ABOUT THIS TASK
Filter these records by the string "turquoise", copying each line that holds it.
◇ ◇ ◇ ◇
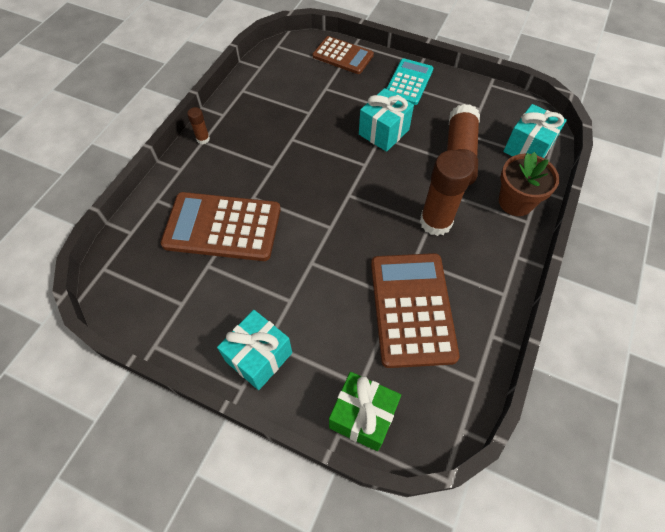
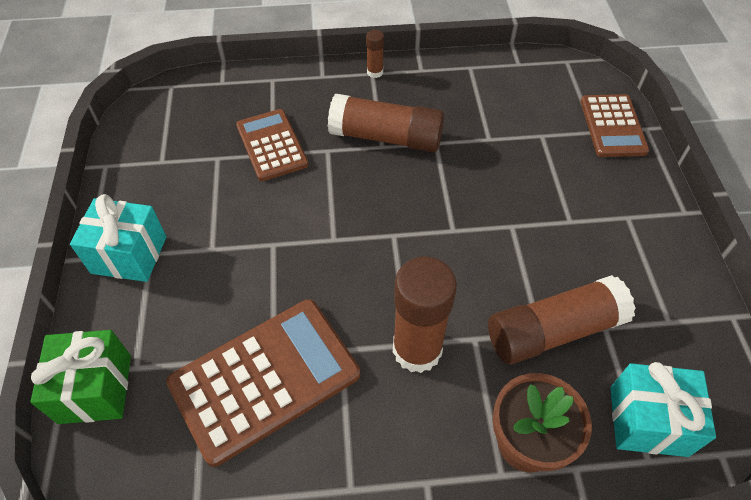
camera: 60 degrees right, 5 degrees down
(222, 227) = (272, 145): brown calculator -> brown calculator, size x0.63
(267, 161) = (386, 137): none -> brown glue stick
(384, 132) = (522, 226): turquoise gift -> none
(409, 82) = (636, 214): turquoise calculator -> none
◇ ◇ ◇ ◇
FINISHED TASK
(384, 132) = (522, 226): turquoise gift -> none
(409, 82) = (636, 214): turquoise calculator -> none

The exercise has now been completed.